Records taken from a collection:
** start **
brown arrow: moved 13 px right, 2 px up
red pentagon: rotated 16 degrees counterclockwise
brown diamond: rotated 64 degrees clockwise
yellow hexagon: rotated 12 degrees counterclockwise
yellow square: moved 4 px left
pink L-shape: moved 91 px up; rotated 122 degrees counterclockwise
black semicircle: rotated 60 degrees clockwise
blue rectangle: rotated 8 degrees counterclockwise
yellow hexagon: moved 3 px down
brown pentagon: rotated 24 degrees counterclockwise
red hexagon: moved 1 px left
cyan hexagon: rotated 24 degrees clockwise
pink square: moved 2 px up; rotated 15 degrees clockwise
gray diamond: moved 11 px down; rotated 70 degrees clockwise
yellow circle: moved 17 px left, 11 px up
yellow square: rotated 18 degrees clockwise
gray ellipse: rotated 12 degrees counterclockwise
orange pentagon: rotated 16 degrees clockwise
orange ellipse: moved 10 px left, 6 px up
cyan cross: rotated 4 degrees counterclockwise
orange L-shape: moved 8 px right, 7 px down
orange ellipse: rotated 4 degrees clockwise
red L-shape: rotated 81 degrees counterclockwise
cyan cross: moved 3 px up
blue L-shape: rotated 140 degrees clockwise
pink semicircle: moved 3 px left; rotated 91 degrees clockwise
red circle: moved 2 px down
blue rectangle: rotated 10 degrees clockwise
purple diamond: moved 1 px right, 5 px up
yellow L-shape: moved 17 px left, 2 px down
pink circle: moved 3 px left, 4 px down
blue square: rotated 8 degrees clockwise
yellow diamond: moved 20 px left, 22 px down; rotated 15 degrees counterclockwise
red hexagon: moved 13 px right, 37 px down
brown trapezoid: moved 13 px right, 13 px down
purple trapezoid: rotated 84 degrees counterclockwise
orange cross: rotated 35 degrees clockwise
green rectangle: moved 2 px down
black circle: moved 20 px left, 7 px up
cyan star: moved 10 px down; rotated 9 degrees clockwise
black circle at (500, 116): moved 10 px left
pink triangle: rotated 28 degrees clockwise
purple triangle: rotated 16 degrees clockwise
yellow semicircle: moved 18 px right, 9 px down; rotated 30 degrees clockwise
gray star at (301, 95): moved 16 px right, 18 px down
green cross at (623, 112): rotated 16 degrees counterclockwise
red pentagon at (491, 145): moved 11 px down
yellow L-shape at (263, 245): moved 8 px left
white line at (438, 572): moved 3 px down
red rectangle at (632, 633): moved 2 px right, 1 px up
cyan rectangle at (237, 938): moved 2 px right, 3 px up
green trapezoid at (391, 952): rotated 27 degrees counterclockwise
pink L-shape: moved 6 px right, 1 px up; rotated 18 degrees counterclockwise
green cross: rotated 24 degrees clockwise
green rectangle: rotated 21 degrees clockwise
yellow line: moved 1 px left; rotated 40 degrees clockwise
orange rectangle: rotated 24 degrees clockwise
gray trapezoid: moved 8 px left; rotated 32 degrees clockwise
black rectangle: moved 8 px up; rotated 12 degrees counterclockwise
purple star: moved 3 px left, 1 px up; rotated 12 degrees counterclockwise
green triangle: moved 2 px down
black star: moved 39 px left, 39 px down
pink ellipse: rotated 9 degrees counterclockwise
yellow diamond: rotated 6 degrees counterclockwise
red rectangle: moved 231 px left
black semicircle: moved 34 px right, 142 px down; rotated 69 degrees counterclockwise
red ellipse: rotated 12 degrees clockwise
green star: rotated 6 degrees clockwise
** end **
What is expected:
Output every line of the material above as a numbered list, omitting any blank lines.

Completed task:
1. brown arrow: moved 13 px right, 2 px up
2. red pentagon: rotated 16 degrees counterclockwise
3. brown diamond: rotated 64 degrees clockwise
4. yellow hexagon: rotated 12 degrees counterclockwise
5. yellow square: moved 4 px left
6. pink L-shape: moved 91 px up; rotated 122 degrees counterclockwise
7. black semicircle: rotated 60 degrees clockwise
8. blue rectangle: rotated 8 degrees counterclockwise
9. yellow hexagon: moved 3 px down
10. brown pentagon: rotated 24 degrees counterclockwise
11. red hexagon: moved 1 px left
12. cyan hexagon: rotated 24 degrees clockwise
13. pink square: moved 2 px up; rotated 15 degrees clockwise
14. gray diamond: moved 11 px down; rotated 70 degrees clockwise
15. yellow circle: moved 17 px left, 11 px up
16. yellow square: rotated 18 degrees clockwise
17. gray ellipse: rotated 12 degrees counterclockwise
18. orange pentagon: rotated 16 degrees clockwise
19. orange ellipse: moved 10 px left, 6 px up
20. cyan cross: rotated 4 degrees counterclockwise
21. orange L-shape: moved 8 px right, 7 px down
22. orange ellipse: rotated 4 degrees clockwise
23. red L-shape: rotated 81 degrees counterclockwise
24. cyan cross: moved 3 px up
25. blue L-shape: rotated 140 degrees clockwise
26. pink semicircle: moved 3 px left; rotated 91 degrees clockwise
27. red circle: moved 2 px down
28. blue rectangle: rotated 10 degrees clockwise
29. purple diamond: moved 1 px right, 5 px up
30. yellow L-shape: moved 17 px left, 2 px down
31. pink circle: moved 3 px left, 4 px down
32. blue square: rotated 8 degrees clockwise
33. yellow diamond: moved 20 px left, 22 px down; rotated 15 degrees counterclockwise
34. red hexagon: moved 13 px right, 37 px down
35. brown trapezoid: moved 13 px right, 13 px down
36. purple trapezoid: rotated 84 degrees counterclockwise
37. orange cross: rotated 35 degrees clockwise
38. green rectangle: moved 2 px down
39. black circle: moved 20 px left, 7 px up
40. cyan star: moved 10 px down; rotated 9 degrees clockwise
41. black circle at (500, 116): moved 10 px left
42. pink triangle: rotated 28 degrees clockwise
43. purple triangle: rotated 16 degrees clockwise
44. yellow semicircle: moved 18 px right, 9 px down; rotated 30 degrees clockwise
45. gray star at (301, 95): moved 16 px right, 18 px down
46. green cross at (623, 112): rotated 16 degrees counterclockwise
47. red pentagon at (491, 145): moved 11 px down
48. yellow L-shape at (263, 245): moved 8 px left
49. white line at (438, 572): moved 3 px down
50. red rectangle at (632, 633): moved 2 px right, 1 px up
51. cyan rectangle at (237, 938): moved 2 px right, 3 px up
52. green trapezoid at (391, 952): rotated 27 degrees counterclockwise
53. pink L-shape: moved 6 px right, 1 px up; rotated 18 degrees counterclockwise
54. green cross: rotated 24 degrees clockwise
55. green rectangle: rotated 21 degrees clockwise
56. yellow line: moved 1 px left; rotated 40 degrees clockwise
57. orange rectangle: rotated 24 degrees clockwise
58. gray trapezoid: moved 8 px left; rotated 32 degrees clockwise
59. black rectangle: moved 8 px up; rotated 12 degrees counterclockwise
60. purple star: moved 3 px left, 1 px up; rotated 12 degrees counterclockwise
61. green triangle: moved 2 px down
62. black star: moved 39 px left, 39 px down
63. pink ellipse: rotated 9 degrees counterclockwise
64. yellow diamond: rotated 6 degrees counterclockwise
65. red rectangle: moved 231 px left
66. black semicircle: moved 34 px right, 142 px down; rotated 69 degrees counterclockwise
67. red ellipse: rotated 12 degrees clockwise
68. green star: rotated 6 degrees clockwise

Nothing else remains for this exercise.